### Problem requirements:
Give the total of lines holding the word "black" in the records below, and nothing else.
================
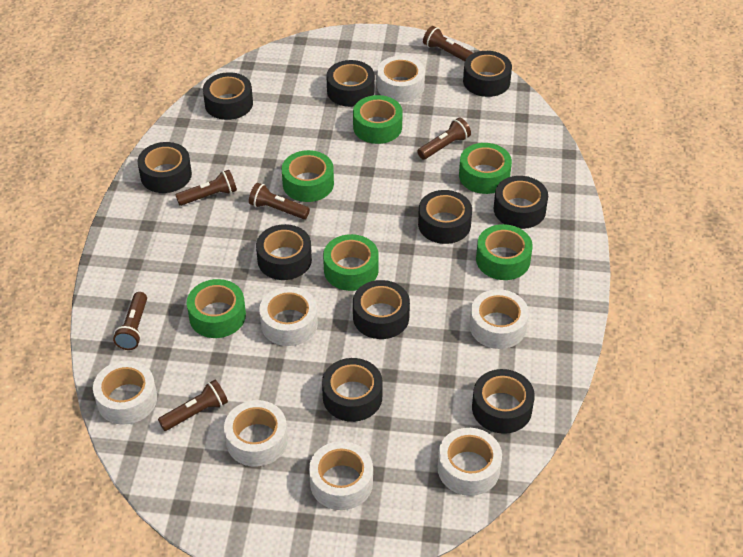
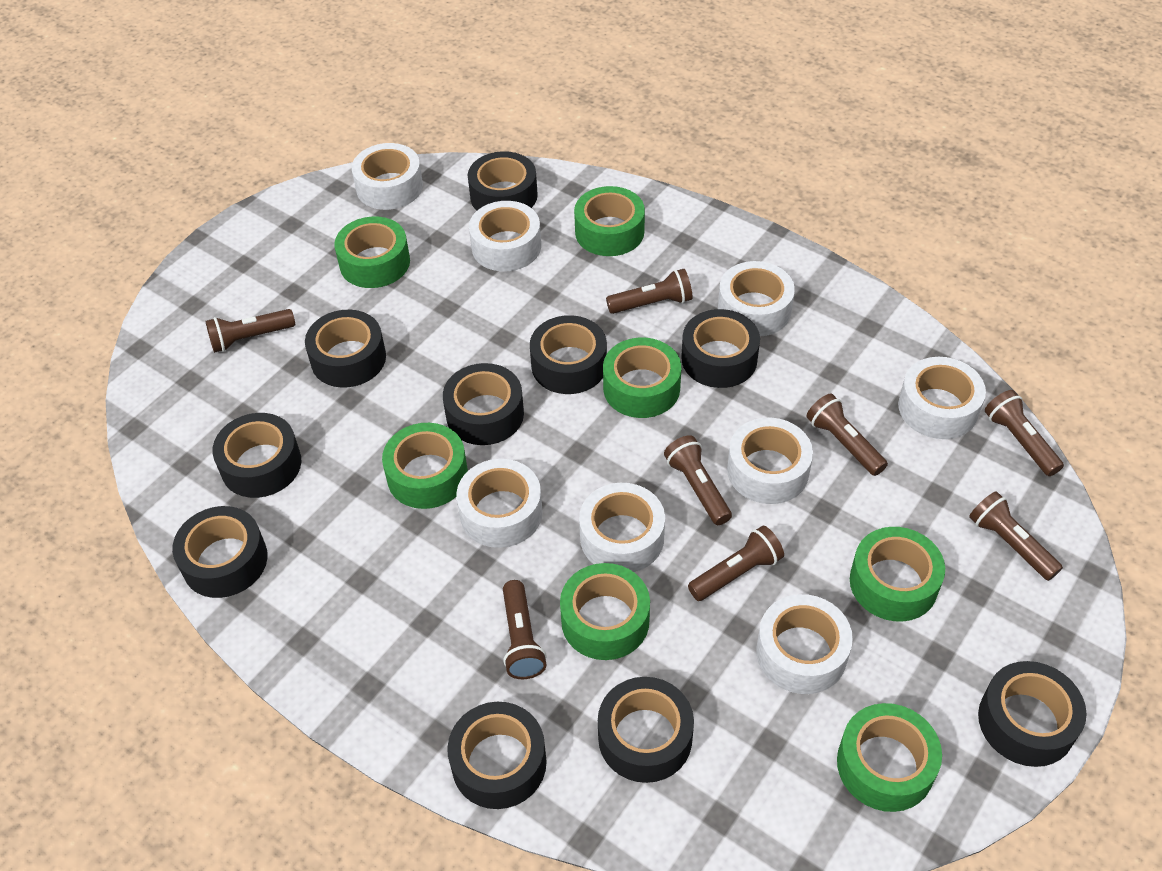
brown flashlight: 6 -> 8
green tape: 6 -> 7
white tape: 7 -> 8

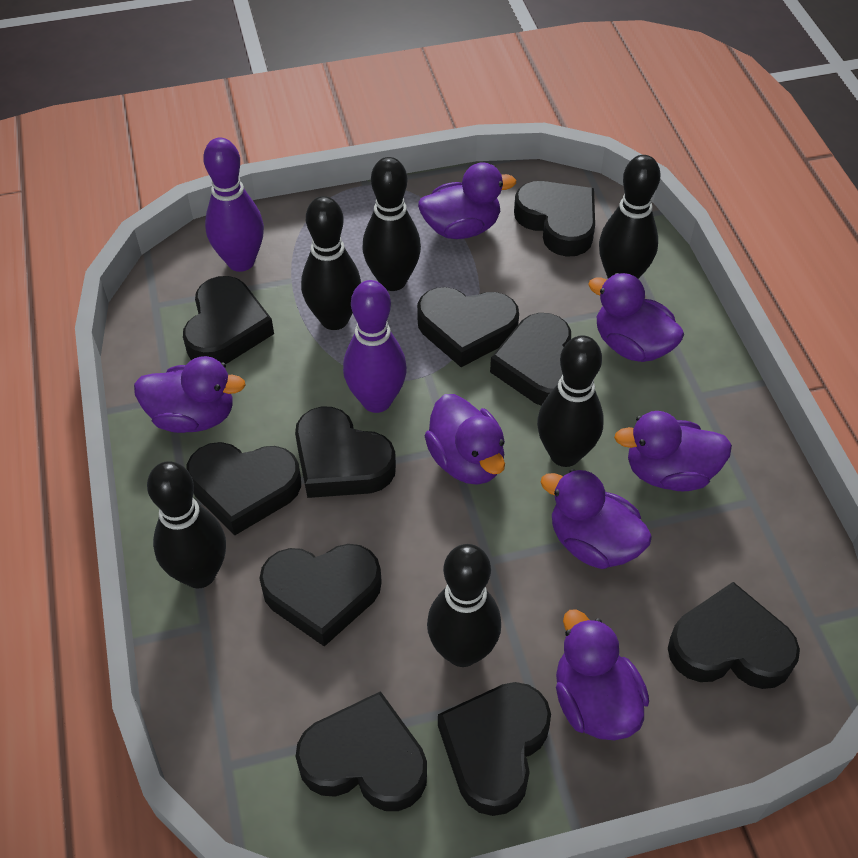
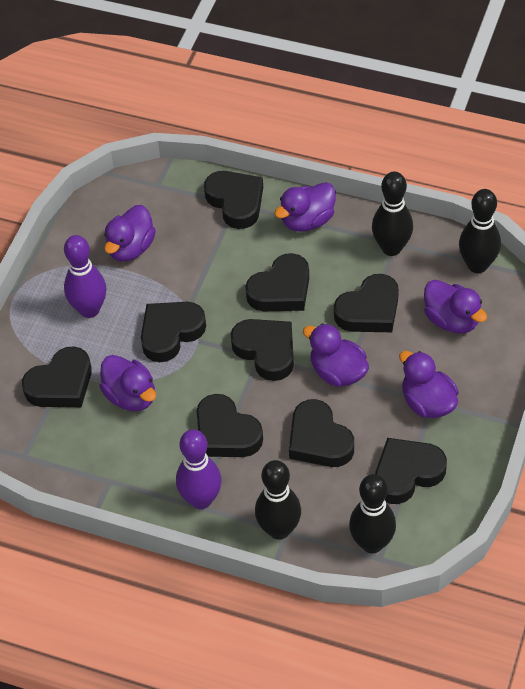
black bowling pin: 6 -> 4
black heart: 10 -> 9
purple duck: 7 -> 6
================
### Response to the exercise:
2